## Exercise aim
Rewrite the lines starting at the first line and ending at the line containing "2011 [30, 172]", changing "Notes" to "Remarks" and leaving everything else as it is.

## Data to process
=-=-=-=-=
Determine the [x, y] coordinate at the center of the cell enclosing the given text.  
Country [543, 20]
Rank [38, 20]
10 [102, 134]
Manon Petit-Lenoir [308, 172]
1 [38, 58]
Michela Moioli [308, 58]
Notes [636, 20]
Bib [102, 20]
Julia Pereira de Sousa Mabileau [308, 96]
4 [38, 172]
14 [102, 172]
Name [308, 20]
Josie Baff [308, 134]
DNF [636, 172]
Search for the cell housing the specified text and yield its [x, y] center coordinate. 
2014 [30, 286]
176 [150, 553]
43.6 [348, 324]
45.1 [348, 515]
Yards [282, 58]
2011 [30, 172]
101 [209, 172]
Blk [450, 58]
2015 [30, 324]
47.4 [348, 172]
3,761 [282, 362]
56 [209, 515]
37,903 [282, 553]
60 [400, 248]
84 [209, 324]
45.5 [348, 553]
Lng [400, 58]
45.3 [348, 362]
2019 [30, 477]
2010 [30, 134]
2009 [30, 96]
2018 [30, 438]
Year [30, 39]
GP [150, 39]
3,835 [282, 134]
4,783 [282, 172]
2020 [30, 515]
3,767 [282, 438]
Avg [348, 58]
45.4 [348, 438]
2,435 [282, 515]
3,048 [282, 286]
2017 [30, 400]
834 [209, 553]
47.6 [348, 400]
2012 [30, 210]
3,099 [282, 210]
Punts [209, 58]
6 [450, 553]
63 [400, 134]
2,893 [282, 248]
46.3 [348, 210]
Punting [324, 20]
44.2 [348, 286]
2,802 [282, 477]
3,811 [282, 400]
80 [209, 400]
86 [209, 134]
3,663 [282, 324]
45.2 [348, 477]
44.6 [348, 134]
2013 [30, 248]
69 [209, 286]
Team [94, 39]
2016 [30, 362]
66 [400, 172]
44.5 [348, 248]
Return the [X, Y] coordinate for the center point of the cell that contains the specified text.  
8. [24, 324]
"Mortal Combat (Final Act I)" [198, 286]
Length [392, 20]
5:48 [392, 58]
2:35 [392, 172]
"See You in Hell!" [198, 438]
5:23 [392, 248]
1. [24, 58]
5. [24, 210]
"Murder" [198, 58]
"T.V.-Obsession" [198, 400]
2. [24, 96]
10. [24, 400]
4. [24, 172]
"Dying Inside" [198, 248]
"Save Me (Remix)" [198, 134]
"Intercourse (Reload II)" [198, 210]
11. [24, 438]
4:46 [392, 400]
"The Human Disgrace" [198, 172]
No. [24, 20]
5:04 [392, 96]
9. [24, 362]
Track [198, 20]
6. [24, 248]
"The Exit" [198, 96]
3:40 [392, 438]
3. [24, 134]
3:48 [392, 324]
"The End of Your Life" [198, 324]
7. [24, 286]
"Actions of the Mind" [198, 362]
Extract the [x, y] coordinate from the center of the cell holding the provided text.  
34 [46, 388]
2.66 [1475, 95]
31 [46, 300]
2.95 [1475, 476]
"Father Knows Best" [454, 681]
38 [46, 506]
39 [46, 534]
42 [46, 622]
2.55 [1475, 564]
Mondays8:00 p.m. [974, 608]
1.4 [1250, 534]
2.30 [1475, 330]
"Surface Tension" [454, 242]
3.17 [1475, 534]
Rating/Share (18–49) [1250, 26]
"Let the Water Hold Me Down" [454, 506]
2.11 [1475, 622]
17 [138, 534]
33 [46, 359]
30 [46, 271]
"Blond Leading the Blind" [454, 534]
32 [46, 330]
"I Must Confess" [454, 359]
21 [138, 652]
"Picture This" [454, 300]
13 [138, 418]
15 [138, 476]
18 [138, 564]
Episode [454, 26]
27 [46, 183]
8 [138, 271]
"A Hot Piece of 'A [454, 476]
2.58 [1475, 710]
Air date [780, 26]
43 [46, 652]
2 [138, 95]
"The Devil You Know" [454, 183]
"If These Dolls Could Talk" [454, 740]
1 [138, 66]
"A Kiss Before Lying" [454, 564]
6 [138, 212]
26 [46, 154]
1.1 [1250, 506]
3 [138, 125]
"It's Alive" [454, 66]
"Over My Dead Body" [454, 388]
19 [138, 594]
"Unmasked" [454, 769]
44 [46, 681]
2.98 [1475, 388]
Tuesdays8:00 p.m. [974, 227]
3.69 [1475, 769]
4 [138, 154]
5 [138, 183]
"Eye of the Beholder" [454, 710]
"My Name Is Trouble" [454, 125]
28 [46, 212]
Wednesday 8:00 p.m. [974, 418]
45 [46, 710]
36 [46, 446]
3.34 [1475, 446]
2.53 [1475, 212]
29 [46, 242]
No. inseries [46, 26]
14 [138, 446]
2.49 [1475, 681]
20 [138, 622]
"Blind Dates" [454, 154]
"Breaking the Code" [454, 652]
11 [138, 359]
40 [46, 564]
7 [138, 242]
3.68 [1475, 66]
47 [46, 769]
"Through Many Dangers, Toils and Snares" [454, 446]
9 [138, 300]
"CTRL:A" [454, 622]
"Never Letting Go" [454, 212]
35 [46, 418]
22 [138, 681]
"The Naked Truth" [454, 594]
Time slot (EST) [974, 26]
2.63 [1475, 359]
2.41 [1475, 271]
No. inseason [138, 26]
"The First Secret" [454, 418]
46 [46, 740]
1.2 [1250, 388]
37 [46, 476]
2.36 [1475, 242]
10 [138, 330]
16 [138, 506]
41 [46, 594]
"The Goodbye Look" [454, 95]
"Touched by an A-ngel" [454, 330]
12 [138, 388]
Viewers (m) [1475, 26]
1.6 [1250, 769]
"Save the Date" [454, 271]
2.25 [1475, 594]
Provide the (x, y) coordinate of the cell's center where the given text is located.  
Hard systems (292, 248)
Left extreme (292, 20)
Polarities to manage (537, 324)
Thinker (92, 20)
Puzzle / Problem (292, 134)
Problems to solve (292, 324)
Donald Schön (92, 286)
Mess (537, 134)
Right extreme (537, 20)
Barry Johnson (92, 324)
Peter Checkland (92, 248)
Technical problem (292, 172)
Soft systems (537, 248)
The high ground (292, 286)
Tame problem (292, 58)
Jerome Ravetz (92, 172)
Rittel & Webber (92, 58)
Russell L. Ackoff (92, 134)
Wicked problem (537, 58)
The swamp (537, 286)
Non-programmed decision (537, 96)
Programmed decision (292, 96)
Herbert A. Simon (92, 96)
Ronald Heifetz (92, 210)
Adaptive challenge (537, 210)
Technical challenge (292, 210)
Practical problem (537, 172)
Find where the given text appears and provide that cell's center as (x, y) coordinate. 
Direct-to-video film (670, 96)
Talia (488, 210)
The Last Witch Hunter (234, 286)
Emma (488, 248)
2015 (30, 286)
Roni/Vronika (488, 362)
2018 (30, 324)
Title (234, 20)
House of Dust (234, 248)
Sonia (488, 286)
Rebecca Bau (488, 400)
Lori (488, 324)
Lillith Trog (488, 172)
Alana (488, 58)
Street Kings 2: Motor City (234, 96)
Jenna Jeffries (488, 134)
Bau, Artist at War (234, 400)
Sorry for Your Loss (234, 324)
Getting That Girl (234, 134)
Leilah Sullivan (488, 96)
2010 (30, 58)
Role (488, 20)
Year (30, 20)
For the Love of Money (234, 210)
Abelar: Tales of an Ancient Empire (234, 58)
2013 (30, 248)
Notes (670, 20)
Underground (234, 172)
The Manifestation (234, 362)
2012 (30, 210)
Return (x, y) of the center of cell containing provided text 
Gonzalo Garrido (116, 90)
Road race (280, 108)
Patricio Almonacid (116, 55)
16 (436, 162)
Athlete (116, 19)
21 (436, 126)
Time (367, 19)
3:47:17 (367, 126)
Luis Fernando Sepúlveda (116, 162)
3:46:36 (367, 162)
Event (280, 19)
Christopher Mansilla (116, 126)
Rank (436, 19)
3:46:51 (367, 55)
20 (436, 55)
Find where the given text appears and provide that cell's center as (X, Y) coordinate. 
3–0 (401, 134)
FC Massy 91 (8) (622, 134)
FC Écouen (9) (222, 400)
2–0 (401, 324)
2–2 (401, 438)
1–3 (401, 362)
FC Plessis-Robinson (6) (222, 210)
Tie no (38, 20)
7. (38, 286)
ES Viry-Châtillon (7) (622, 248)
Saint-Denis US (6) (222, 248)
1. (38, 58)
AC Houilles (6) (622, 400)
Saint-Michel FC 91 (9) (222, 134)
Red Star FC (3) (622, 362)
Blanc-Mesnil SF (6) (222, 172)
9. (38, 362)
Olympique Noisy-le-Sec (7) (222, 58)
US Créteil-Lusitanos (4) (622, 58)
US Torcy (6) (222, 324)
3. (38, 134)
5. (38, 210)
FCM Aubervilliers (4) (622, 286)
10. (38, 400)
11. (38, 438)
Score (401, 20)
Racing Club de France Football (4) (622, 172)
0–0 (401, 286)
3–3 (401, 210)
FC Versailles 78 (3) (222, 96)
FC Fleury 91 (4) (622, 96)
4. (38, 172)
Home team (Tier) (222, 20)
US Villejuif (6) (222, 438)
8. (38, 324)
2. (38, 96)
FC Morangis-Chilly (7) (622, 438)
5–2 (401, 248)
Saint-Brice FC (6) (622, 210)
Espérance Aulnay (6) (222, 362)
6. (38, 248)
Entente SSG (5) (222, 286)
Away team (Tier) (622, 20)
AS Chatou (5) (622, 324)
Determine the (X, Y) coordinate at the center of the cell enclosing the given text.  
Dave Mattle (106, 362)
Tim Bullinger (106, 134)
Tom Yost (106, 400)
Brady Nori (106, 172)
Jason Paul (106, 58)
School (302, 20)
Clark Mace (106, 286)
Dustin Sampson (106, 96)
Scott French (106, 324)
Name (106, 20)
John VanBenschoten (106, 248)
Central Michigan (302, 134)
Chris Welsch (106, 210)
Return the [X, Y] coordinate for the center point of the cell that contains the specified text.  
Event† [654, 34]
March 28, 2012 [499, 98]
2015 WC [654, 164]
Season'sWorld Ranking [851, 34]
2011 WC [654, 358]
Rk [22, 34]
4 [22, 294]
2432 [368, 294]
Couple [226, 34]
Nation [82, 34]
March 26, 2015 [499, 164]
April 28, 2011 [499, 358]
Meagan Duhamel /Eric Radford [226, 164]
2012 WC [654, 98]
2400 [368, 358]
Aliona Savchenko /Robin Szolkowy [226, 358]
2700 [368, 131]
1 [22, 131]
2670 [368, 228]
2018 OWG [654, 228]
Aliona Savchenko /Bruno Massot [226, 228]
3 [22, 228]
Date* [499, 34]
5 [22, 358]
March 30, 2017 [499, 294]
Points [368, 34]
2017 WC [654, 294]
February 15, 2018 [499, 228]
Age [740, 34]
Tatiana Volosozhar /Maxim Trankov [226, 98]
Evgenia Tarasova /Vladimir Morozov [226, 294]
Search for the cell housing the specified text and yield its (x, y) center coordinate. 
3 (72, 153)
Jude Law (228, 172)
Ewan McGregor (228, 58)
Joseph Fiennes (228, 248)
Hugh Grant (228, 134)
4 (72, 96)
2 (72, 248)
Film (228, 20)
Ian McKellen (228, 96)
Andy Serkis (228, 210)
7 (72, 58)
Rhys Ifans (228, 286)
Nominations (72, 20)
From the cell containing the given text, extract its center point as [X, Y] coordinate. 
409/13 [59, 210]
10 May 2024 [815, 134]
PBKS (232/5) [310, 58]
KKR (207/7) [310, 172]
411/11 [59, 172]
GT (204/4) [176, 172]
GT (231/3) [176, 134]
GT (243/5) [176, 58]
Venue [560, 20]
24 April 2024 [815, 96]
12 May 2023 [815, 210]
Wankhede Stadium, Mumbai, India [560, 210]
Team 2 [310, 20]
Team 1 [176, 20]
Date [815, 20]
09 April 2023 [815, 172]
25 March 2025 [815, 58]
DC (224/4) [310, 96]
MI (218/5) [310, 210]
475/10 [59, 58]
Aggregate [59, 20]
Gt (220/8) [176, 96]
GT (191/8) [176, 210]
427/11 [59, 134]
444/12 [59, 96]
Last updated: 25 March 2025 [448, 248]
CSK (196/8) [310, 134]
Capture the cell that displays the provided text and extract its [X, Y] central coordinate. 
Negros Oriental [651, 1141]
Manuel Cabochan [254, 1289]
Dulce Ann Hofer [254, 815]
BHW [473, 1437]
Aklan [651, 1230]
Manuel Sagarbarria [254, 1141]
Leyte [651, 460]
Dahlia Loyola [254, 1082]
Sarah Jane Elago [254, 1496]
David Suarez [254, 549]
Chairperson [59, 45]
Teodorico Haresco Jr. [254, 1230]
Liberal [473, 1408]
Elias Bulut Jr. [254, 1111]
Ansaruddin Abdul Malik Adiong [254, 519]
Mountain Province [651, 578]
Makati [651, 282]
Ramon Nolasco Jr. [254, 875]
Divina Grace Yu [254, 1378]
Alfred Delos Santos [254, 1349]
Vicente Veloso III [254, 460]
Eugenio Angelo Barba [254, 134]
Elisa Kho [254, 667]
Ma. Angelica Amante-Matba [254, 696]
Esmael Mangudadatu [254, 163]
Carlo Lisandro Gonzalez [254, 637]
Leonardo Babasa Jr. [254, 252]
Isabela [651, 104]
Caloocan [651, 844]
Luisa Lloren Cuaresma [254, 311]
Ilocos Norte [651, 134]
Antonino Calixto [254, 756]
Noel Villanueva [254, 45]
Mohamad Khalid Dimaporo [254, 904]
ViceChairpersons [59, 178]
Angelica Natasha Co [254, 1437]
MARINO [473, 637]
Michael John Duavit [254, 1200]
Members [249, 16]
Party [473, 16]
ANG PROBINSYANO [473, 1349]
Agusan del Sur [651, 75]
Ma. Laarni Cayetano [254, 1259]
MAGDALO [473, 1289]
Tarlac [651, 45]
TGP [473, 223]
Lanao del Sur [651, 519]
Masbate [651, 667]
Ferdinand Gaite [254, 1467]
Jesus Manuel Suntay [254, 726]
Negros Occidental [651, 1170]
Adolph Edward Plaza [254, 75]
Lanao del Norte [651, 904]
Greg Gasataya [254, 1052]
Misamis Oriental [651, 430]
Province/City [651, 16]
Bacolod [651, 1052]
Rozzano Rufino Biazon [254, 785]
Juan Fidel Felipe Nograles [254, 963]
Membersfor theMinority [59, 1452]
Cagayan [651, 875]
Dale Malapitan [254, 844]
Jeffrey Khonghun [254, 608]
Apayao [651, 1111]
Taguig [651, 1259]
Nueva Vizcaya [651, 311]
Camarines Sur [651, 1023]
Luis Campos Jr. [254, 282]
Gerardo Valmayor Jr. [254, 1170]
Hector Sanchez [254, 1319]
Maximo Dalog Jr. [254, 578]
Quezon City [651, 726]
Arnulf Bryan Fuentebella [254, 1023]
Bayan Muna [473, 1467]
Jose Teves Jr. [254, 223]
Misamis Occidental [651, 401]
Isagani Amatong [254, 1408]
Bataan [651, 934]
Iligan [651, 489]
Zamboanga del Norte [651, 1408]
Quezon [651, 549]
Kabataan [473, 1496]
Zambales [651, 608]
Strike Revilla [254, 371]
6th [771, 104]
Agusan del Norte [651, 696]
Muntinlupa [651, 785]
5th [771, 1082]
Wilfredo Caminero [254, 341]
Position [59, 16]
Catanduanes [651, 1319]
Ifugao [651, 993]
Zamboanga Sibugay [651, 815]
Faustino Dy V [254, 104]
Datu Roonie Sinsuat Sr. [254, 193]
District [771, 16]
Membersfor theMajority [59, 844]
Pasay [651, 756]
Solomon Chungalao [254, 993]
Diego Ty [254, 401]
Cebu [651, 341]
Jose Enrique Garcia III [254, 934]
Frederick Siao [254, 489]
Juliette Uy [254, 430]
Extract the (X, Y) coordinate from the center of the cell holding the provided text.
=-=-=-=-=
## Solution to this problem
Determine the [x, y] coordinate at the center of the cell enclosing the given text.  
Country [543, 20]
Rank [38, 20]
10 [102, 134]
Manon Petit-Lenoir [308, 172]
1 [38, 58]
Michela Moioli [308, 58]
Remarks [636, 20]
Bib [102, 20]
Julia Pereira de Sousa Mabileau [308, 96]
4 [38, 172]
14 [102, 172]
Name [308, 20]
Josie Baff [308, 134]
DNF [636, 172]
Search for the cell housing the specified text and yield its [x, y] center coordinate. 
2014 [30, 286]
176 [150, 553]
43.6 [348, 324]
45.1 [348, 515]
Yards [282, 58]
2011 [30, 172]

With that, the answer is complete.